==== Given entries ====

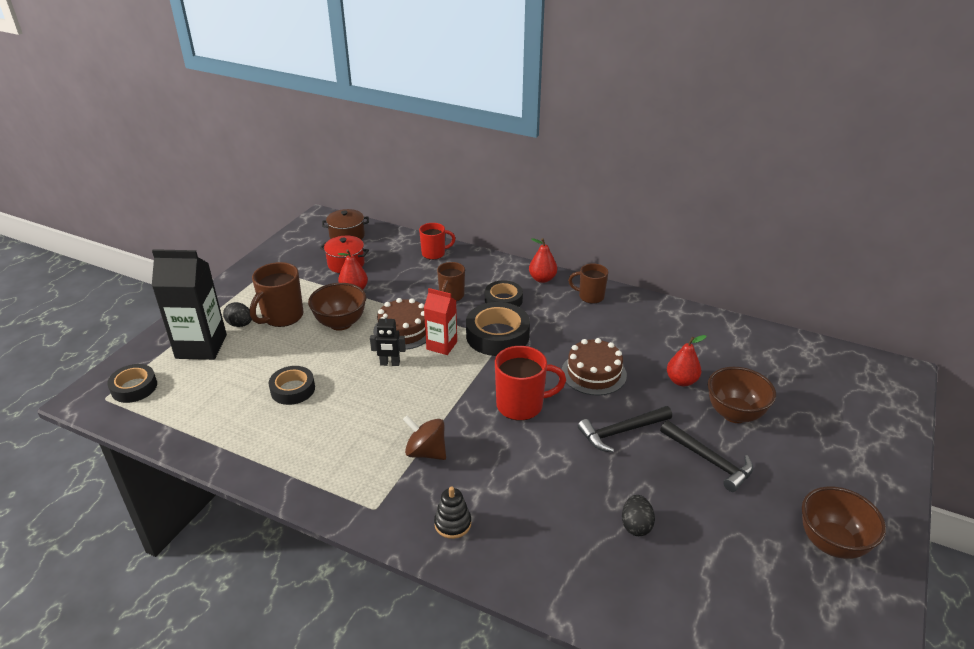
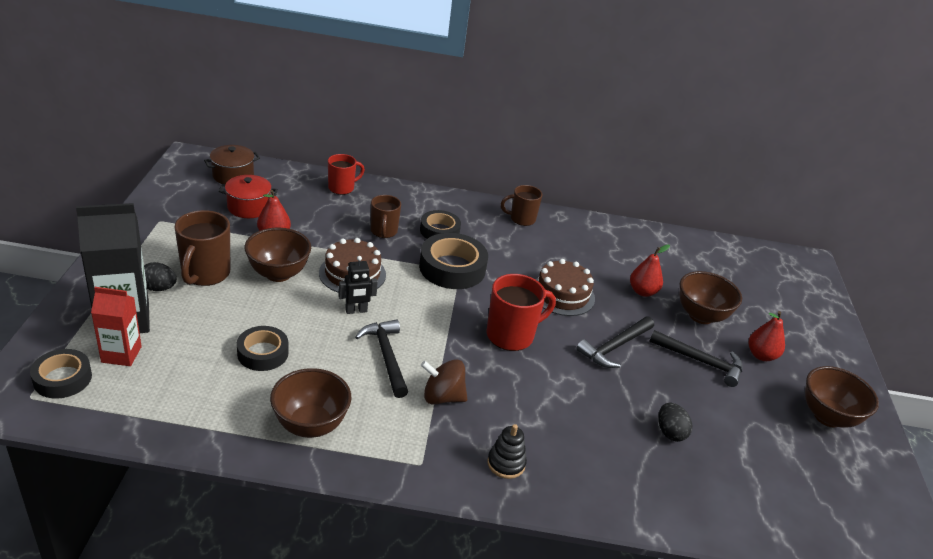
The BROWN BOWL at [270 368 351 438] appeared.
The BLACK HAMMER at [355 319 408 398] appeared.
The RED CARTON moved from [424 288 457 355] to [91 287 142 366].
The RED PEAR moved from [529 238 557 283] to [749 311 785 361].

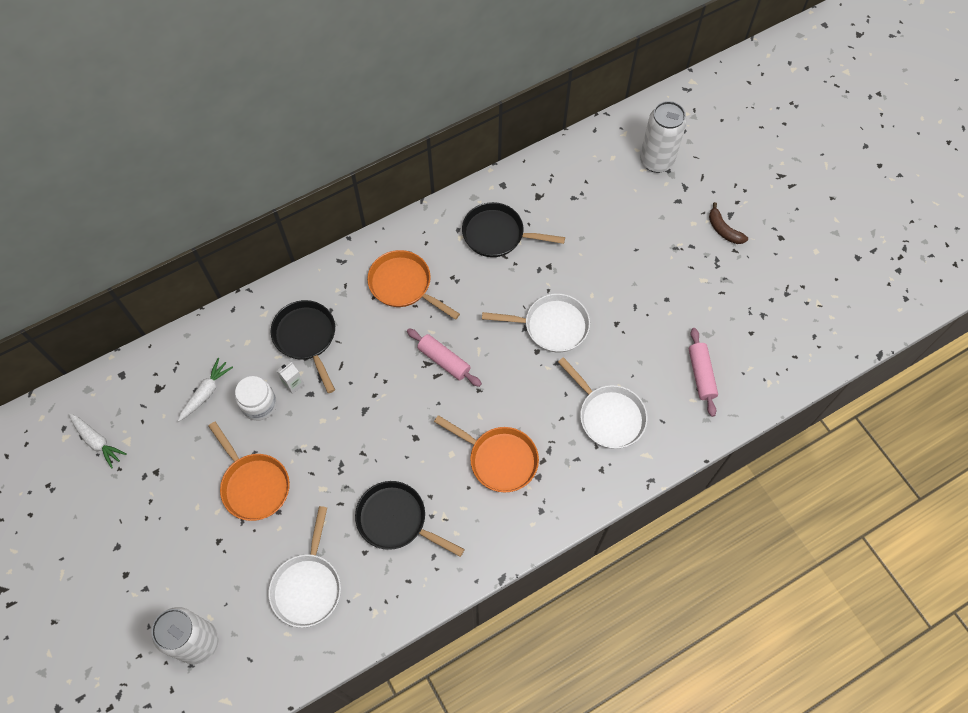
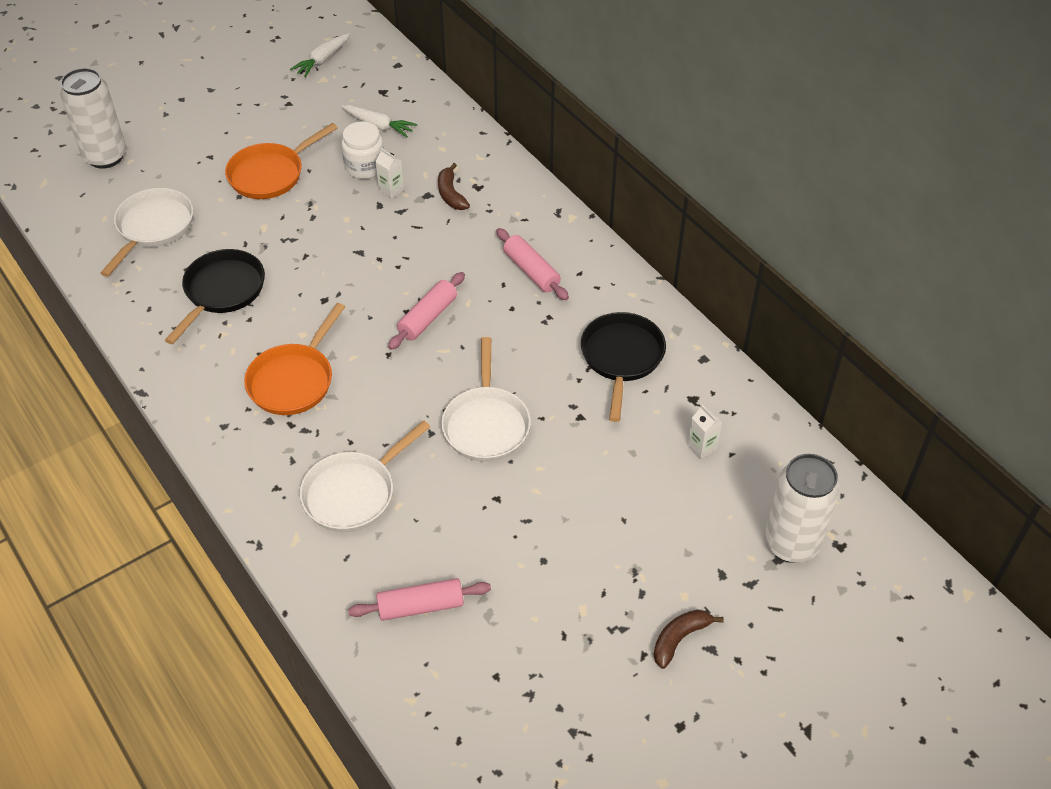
The WHITE CARTON at [688 405 722 459] appeared.
The BLACK PAN at [271 300 335 393] was replaced by the BROWN BANANA at [438 163 470 210].
The ORANGE PAN at [367 250 460 320] was replaced by the PINK ROLLING PIN at [496 228 569 300].
The WHITE PAN at [268 506 341 628] turned 105 degrees clockwise.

====

The result is an exact copy of the lines from the one holding "The RED PEAR" through the final line of the data above, both ends included, minus the pictures.

» **Exercise answer**:
The RED PEAR moved from [529 238 557 283] to [749 311 785 361].

The WHITE CARTON at [688 405 722 459] appeared.
The BLACK PAN at [271 300 335 393] was replaced by the BROWN BANANA at [438 163 470 210].
The ORANGE PAN at [367 250 460 320] was replaced by the PINK ROLLING PIN at [496 228 569 300].
The WHITE PAN at [268 506 341 628] turned 105 degrees clockwise.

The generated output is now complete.